/---

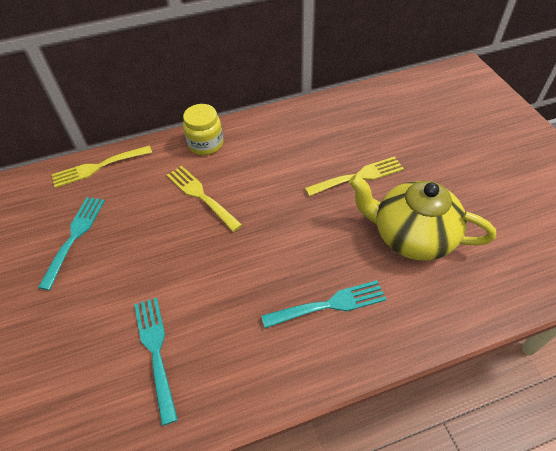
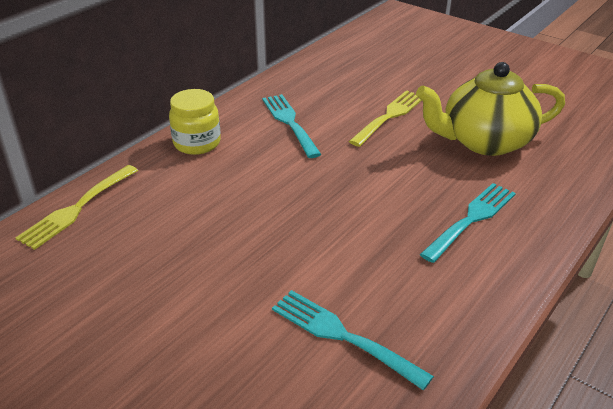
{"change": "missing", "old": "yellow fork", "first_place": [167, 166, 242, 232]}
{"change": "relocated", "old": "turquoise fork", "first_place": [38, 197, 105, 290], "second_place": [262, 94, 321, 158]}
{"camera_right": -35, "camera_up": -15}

\---

-- Task objective --
Write out the listing above exactly as it stands, pictures excluded.

-- Solved exercise --
{"change": "missing", "old": "yellow fork", "first_place": [167, 166, 242, 232]}
{"change": "relocated", "old": "turquoise fork", "first_place": [38, 197, 105, 290], "second_place": [262, 94, 321, 158]}
{"camera_right": -35, "camera_up": -15}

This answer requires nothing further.